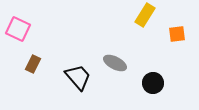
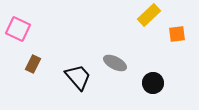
yellow rectangle: moved 4 px right; rotated 15 degrees clockwise
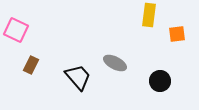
yellow rectangle: rotated 40 degrees counterclockwise
pink square: moved 2 px left, 1 px down
brown rectangle: moved 2 px left, 1 px down
black circle: moved 7 px right, 2 px up
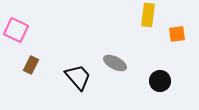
yellow rectangle: moved 1 px left
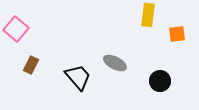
pink square: moved 1 px up; rotated 15 degrees clockwise
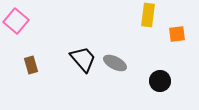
pink square: moved 8 px up
brown rectangle: rotated 42 degrees counterclockwise
black trapezoid: moved 5 px right, 18 px up
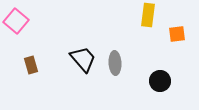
gray ellipse: rotated 60 degrees clockwise
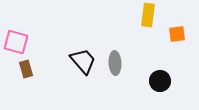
pink square: moved 21 px down; rotated 25 degrees counterclockwise
black trapezoid: moved 2 px down
brown rectangle: moved 5 px left, 4 px down
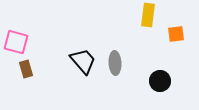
orange square: moved 1 px left
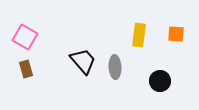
yellow rectangle: moved 9 px left, 20 px down
orange square: rotated 12 degrees clockwise
pink square: moved 9 px right, 5 px up; rotated 15 degrees clockwise
gray ellipse: moved 4 px down
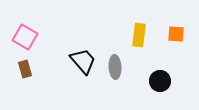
brown rectangle: moved 1 px left
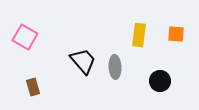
brown rectangle: moved 8 px right, 18 px down
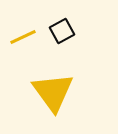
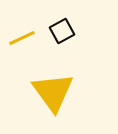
yellow line: moved 1 px left, 1 px down
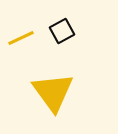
yellow line: moved 1 px left
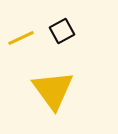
yellow triangle: moved 2 px up
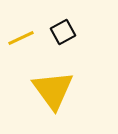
black square: moved 1 px right, 1 px down
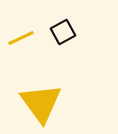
yellow triangle: moved 12 px left, 13 px down
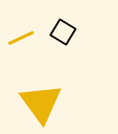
black square: rotated 30 degrees counterclockwise
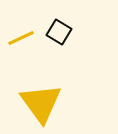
black square: moved 4 px left
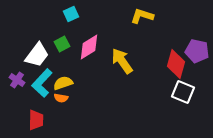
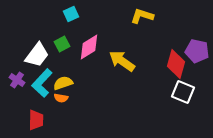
yellow arrow: rotated 20 degrees counterclockwise
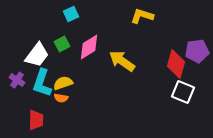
purple pentagon: rotated 20 degrees counterclockwise
cyan L-shape: rotated 24 degrees counterclockwise
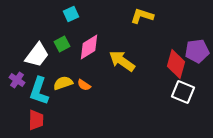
cyan L-shape: moved 3 px left, 8 px down
orange semicircle: moved 23 px right, 13 px up; rotated 24 degrees clockwise
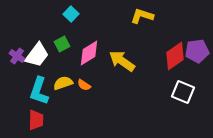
cyan square: rotated 21 degrees counterclockwise
pink diamond: moved 6 px down
red diamond: moved 1 px left, 8 px up; rotated 40 degrees clockwise
purple cross: moved 24 px up
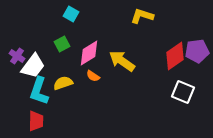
cyan square: rotated 14 degrees counterclockwise
white trapezoid: moved 4 px left, 11 px down
orange semicircle: moved 9 px right, 9 px up
red trapezoid: moved 1 px down
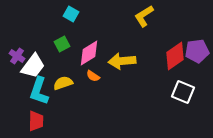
yellow L-shape: moved 2 px right; rotated 50 degrees counterclockwise
yellow arrow: rotated 40 degrees counterclockwise
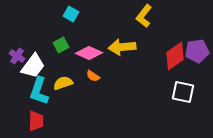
yellow L-shape: rotated 20 degrees counterclockwise
green square: moved 1 px left, 1 px down
pink diamond: rotated 56 degrees clockwise
yellow arrow: moved 14 px up
white square: rotated 10 degrees counterclockwise
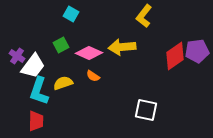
white square: moved 37 px left, 18 px down
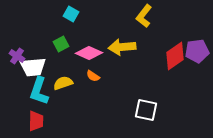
green square: moved 1 px up
white trapezoid: moved 1 px down; rotated 48 degrees clockwise
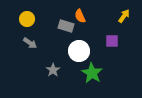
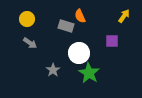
white circle: moved 2 px down
green star: moved 3 px left
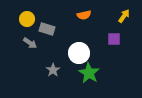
orange semicircle: moved 4 px right, 1 px up; rotated 80 degrees counterclockwise
gray rectangle: moved 19 px left, 3 px down
purple square: moved 2 px right, 2 px up
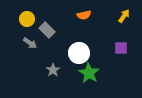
gray rectangle: moved 1 px down; rotated 28 degrees clockwise
purple square: moved 7 px right, 9 px down
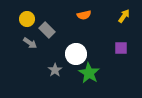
white circle: moved 3 px left, 1 px down
gray star: moved 2 px right
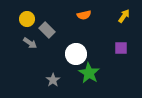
gray star: moved 2 px left, 10 px down
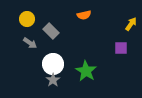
yellow arrow: moved 7 px right, 8 px down
gray rectangle: moved 4 px right, 1 px down
white circle: moved 23 px left, 10 px down
green star: moved 3 px left, 2 px up
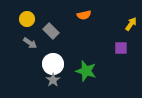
green star: rotated 15 degrees counterclockwise
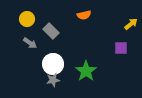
yellow arrow: rotated 16 degrees clockwise
green star: rotated 20 degrees clockwise
gray star: rotated 24 degrees clockwise
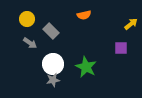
green star: moved 4 px up; rotated 10 degrees counterclockwise
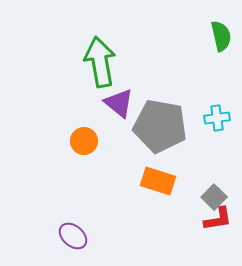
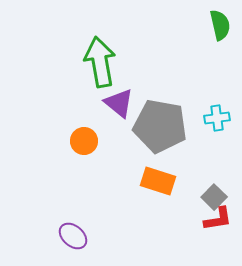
green semicircle: moved 1 px left, 11 px up
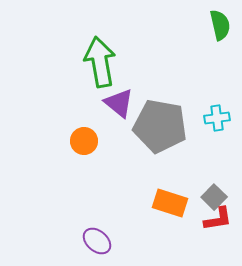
orange rectangle: moved 12 px right, 22 px down
purple ellipse: moved 24 px right, 5 px down
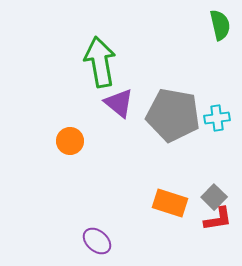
gray pentagon: moved 13 px right, 11 px up
orange circle: moved 14 px left
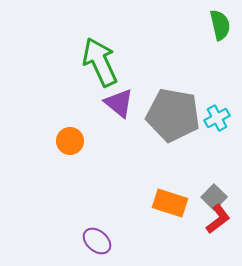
green arrow: rotated 15 degrees counterclockwise
cyan cross: rotated 20 degrees counterclockwise
red L-shape: rotated 28 degrees counterclockwise
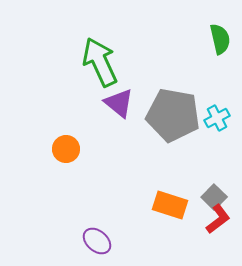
green semicircle: moved 14 px down
orange circle: moved 4 px left, 8 px down
orange rectangle: moved 2 px down
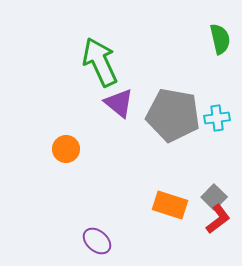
cyan cross: rotated 20 degrees clockwise
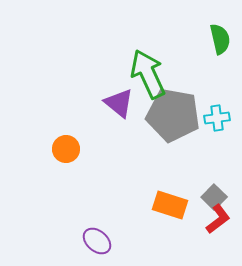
green arrow: moved 48 px right, 12 px down
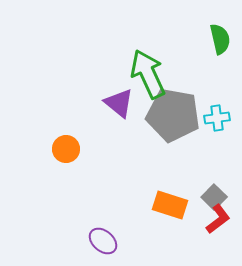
purple ellipse: moved 6 px right
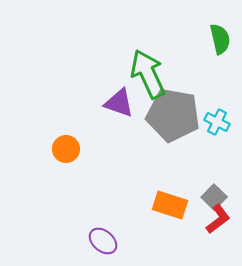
purple triangle: rotated 20 degrees counterclockwise
cyan cross: moved 4 px down; rotated 35 degrees clockwise
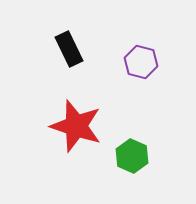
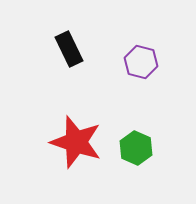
red star: moved 16 px down
green hexagon: moved 4 px right, 8 px up
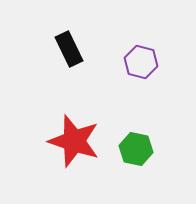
red star: moved 2 px left, 1 px up
green hexagon: moved 1 px down; rotated 12 degrees counterclockwise
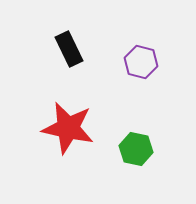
red star: moved 6 px left, 13 px up; rotated 6 degrees counterclockwise
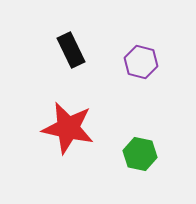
black rectangle: moved 2 px right, 1 px down
green hexagon: moved 4 px right, 5 px down
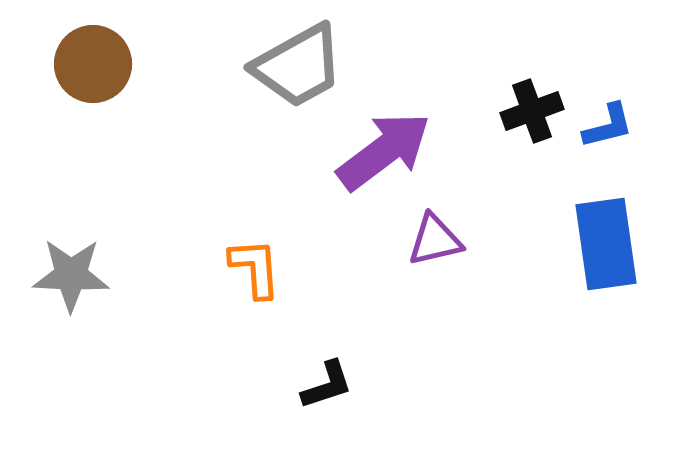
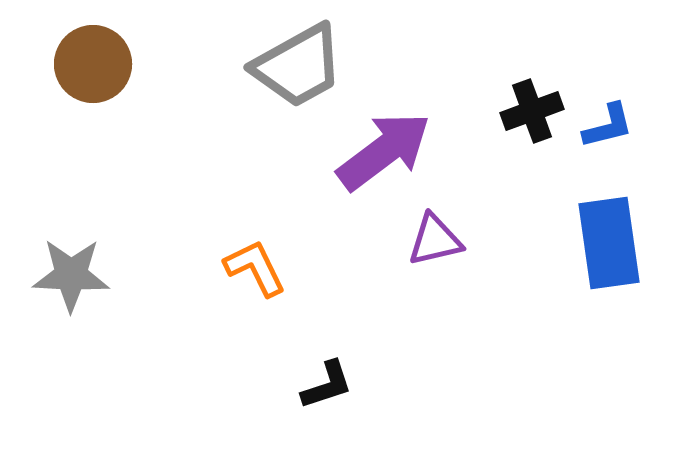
blue rectangle: moved 3 px right, 1 px up
orange L-shape: rotated 22 degrees counterclockwise
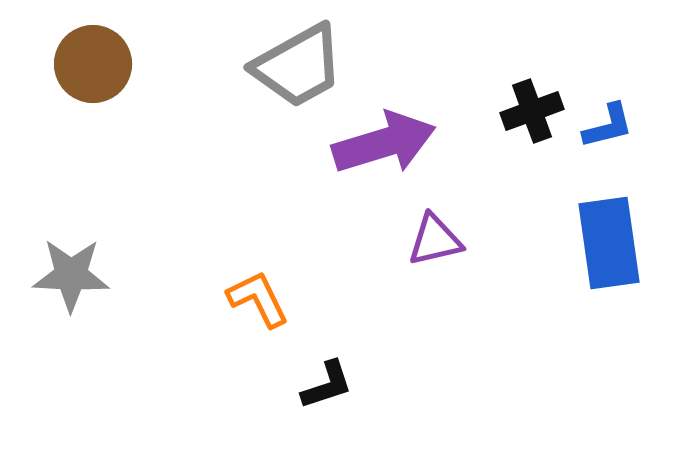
purple arrow: moved 8 px up; rotated 20 degrees clockwise
orange L-shape: moved 3 px right, 31 px down
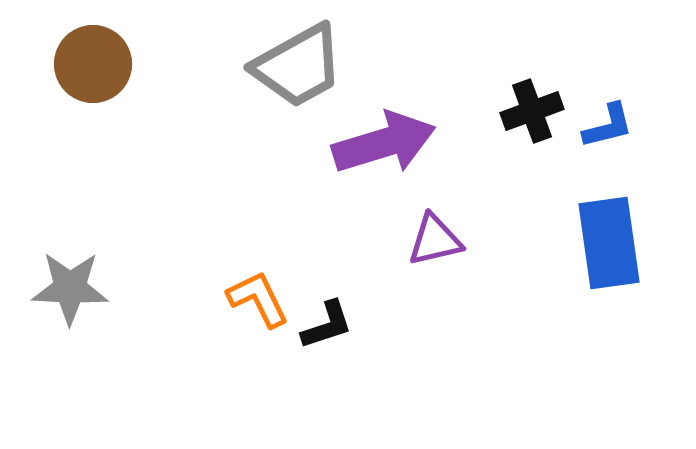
gray star: moved 1 px left, 13 px down
black L-shape: moved 60 px up
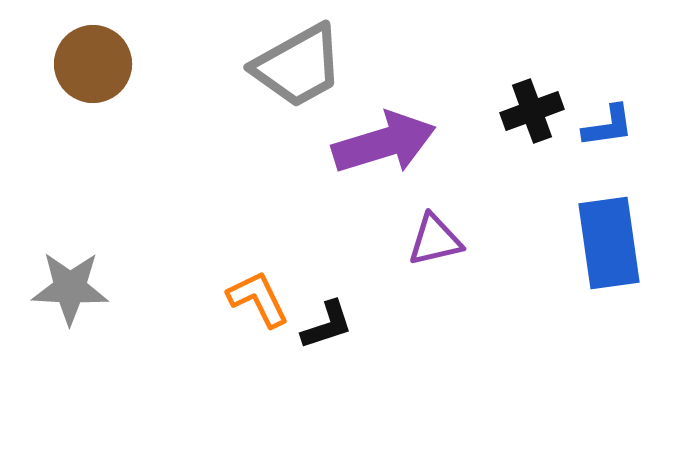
blue L-shape: rotated 6 degrees clockwise
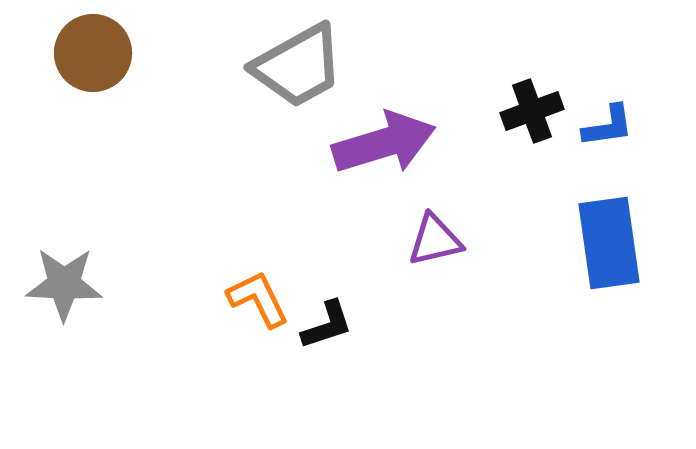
brown circle: moved 11 px up
gray star: moved 6 px left, 4 px up
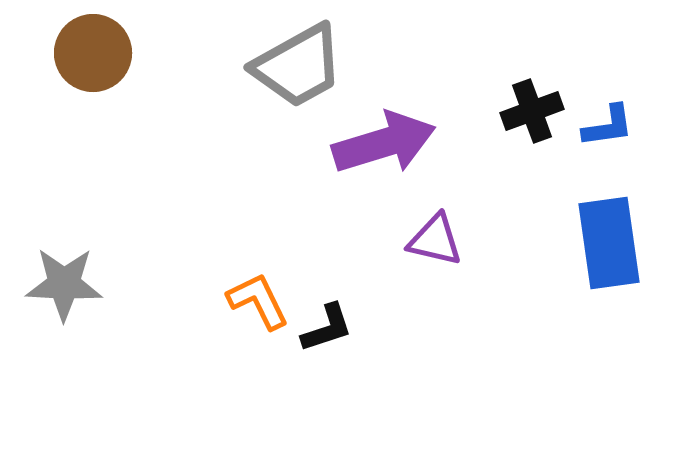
purple triangle: rotated 26 degrees clockwise
orange L-shape: moved 2 px down
black L-shape: moved 3 px down
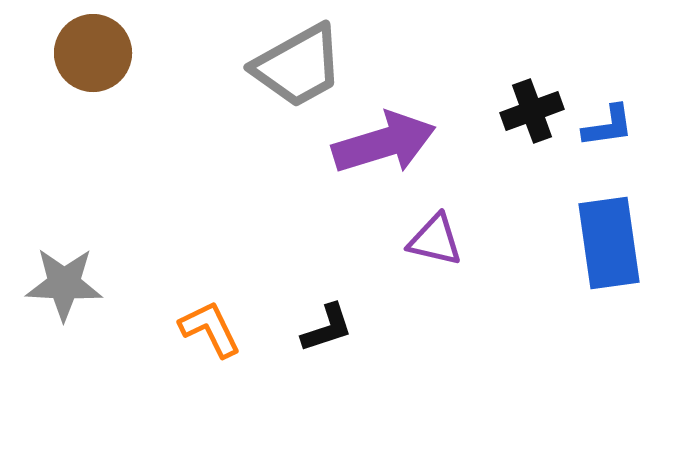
orange L-shape: moved 48 px left, 28 px down
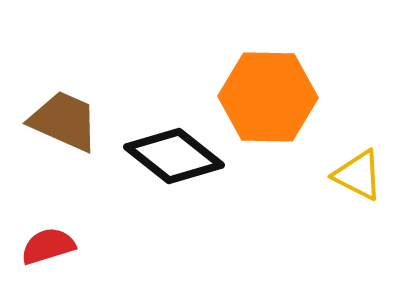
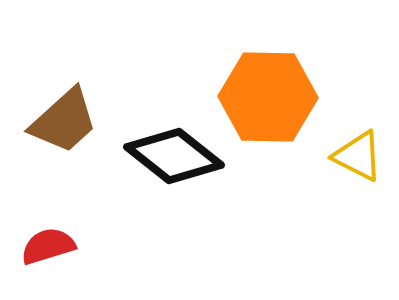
brown trapezoid: rotated 114 degrees clockwise
yellow triangle: moved 19 px up
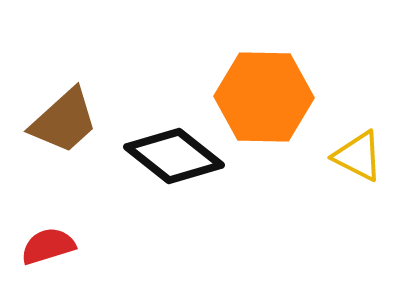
orange hexagon: moved 4 px left
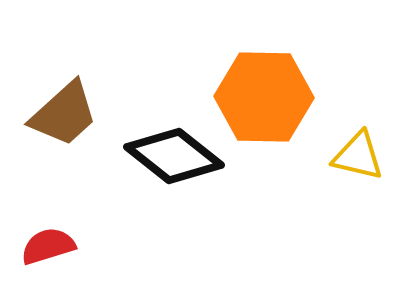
brown trapezoid: moved 7 px up
yellow triangle: rotated 14 degrees counterclockwise
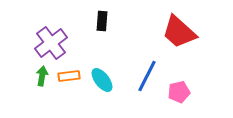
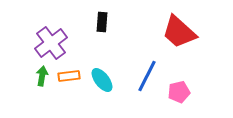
black rectangle: moved 1 px down
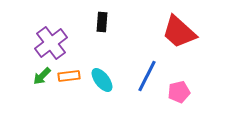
green arrow: rotated 144 degrees counterclockwise
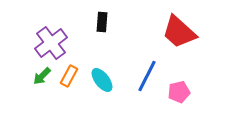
orange rectangle: rotated 55 degrees counterclockwise
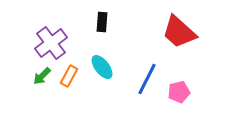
blue line: moved 3 px down
cyan ellipse: moved 13 px up
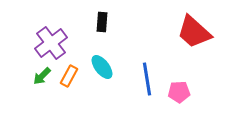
red trapezoid: moved 15 px right
blue line: rotated 36 degrees counterclockwise
pink pentagon: rotated 10 degrees clockwise
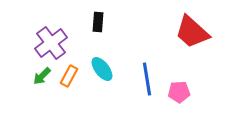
black rectangle: moved 4 px left
red trapezoid: moved 2 px left
cyan ellipse: moved 2 px down
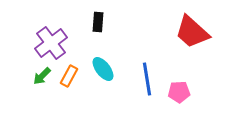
cyan ellipse: moved 1 px right
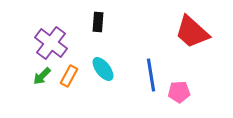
purple cross: rotated 16 degrees counterclockwise
blue line: moved 4 px right, 4 px up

• **Exercise description**
Rewrite every line of the entries above, renaming "pink square" to "magenta square" and leaving everything else unchanged. Omit the picture lines from your answer.

• **Answer to this task**
yellow rectangle: moved 4 px right; rotated 15 degrees clockwise
yellow rectangle: rotated 40 degrees counterclockwise
magenta square: moved 2 px left, 1 px down
brown rectangle: moved 2 px left, 1 px down
black circle: moved 7 px right, 2 px up
yellow rectangle: moved 1 px left
magenta square: moved 1 px up; rotated 15 degrees clockwise
magenta square: moved 8 px up
brown rectangle: rotated 42 degrees counterclockwise
black trapezoid: moved 5 px right, 18 px up
gray ellipse: rotated 60 degrees clockwise
magenta square: moved 21 px down; rotated 25 degrees counterclockwise
black trapezoid: moved 2 px down
brown rectangle: moved 5 px left, 4 px down
orange square: moved 1 px left
yellow rectangle: moved 9 px left, 20 px down
orange square: rotated 12 degrees clockwise
magenta square: moved 9 px right, 5 px up; rotated 15 degrees clockwise
gray ellipse: moved 4 px down
brown rectangle: moved 1 px left
brown rectangle: moved 8 px right, 18 px down
yellow line: moved 1 px left, 1 px down
yellow line: moved 1 px left
yellow triangle: moved 2 px up
black square: moved 1 px right, 1 px down
yellow triangle: moved 12 px left, 13 px down
black square: rotated 30 degrees counterclockwise
black square: moved 4 px left
yellow arrow: rotated 20 degrees counterclockwise
purple pentagon: rotated 20 degrees counterclockwise
cyan L-shape: rotated 24 degrees counterclockwise
cyan L-shape: moved 3 px left, 8 px down
orange semicircle: moved 23 px right, 13 px up; rotated 24 degrees clockwise
cyan square: rotated 21 degrees counterclockwise
pink diamond: moved 6 px down
red diamond: moved 1 px left, 8 px up; rotated 40 degrees clockwise
purple cross: moved 24 px up
cyan square: rotated 14 degrees counterclockwise
white trapezoid: moved 4 px left, 11 px down
orange semicircle: moved 9 px right, 9 px up
red trapezoid: moved 1 px down
yellow L-shape: moved 2 px right; rotated 50 degrees counterclockwise
yellow arrow: rotated 40 degrees counterclockwise
yellow L-shape: rotated 20 degrees counterclockwise
green square: moved 1 px left, 1 px down
pink diamond: rotated 56 degrees clockwise
yellow arrow: moved 14 px up
white square: rotated 10 degrees counterclockwise
white square: moved 37 px left, 18 px down
green square: moved 1 px up
white trapezoid: moved 1 px down; rotated 48 degrees clockwise
white circle: moved 2 px down
green star: moved 3 px left
orange semicircle: moved 4 px right, 1 px up; rotated 80 degrees counterclockwise
gray rectangle: moved 19 px left, 3 px down
purple square: moved 2 px right, 2 px up
gray rectangle: moved 1 px down; rotated 28 degrees clockwise
purple square: moved 7 px right, 9 px down
white circle: moved 3 px left, 1 px down
gray star: moved 2 px right
gray star: moved 2 px left, 10 px down
yellow arrow: moved 7 px right, 8 px down
gray rectangle: moved 4 px right, 1 px down
white circle: moved 23 px left, 10 px down
green star: moved 3 px left, 2 px up
green star: rotated 15 degrees counterclockwise
yellow arrow: rotated 16 degrees clockwise
green star: rotated 20 degrees clockwise
gray star: rotated 24 degrees clockwise
green star: moved 4 px up; rotated 10 degrees counterclockwise
green semicircle: moved 1 px left, 11 px up
orange rectangle: moved 12 px right, 22 px down
purple ellipse: moved 24 px right, 5 px down
gray pentagon: moved 13 px right, 11 px up
orange circle: moved 14 px left
green arrow: rotated 15 degrees counterclockwise
cyan cross: rotated 20 degrees counterclockwise
red L-shape: rotated 28 degrees counterclockwise
green semicircle: moved 14 px down
orange circle: moved 4 px left, 8 px down
orange rectangle: moved 2 px down
cyan cross: rotated 20 degrees clockwise
green arrow: moved 48 px right, 12 px down
purple ellipse: moved 6 px right
purple triangle: rotated 20 degrees counterclockwise
cyan cross: moved 4 px down; rotated 35 degrees clockwise
red star: moved 16 px down
green hexagon: moved 4 px right, 8 px up
red star: moved 2 px left, 1 px up
green hexagon: moved 1 px down; rotated 12 degrees counterclockwise
red star: moved 6 px left, 13 px up; rotated 6 degrees counterclockwise
black rectangle: moved 2 px right, 1 px down
green hexagon: moved 4 px right, 5 px down
blue rectangle: moved 3 px right, 1 px up
orange L-shape: rotated 22 degrees counterclockwise
purple arrow: moved 8 px up; rotated 20 degrees clockwise
orange L-shape: moved 3 px right, 31 px down
gray star: moved 1 px left, 13 px down
black L-shape: moved 60 px up
blue L-shape: rotated 6 degrees clockwise
brown circle: moved 11 px up
gray star: moved 6 px left, 4 px up
purple triangle: rotated 26 degrees clockwise
orange L-shape: moved 2 px down
black L-shape: moved 3 px down
orange L-shape: moved 48 px left, 28 px down
brown trapezoid: rotated 114 degrees clockwise
yellow triangle: moved 19 px up
orange hexagon: moved 4 px left
brown trapezoid: moved 7 px up
yellow triangle: rotated 14 degrees counterclockwise
black rectangle: moved 1 px down
green arrow: rotated 144 degrees counterclockwise
orange rectangle: rotated 55 degrees counterclockwise
blue line: moved 3 px down
cyan ellipse: moved 13 px up
red trapezoid: moved 15 px right
blue line: rotated 36 degrees counterclockwise
pink pentagon: rotated 10 degrees clockwise
black rectangle: moved 4 px left
red trapezoid: moved 2 px left
cyan ellipse: moved 2 px down
cyan ellipse: moved 1 px right
purple cross: rotated 16 degrees counterclockwise
blue line: moved 4 px right, 4 px up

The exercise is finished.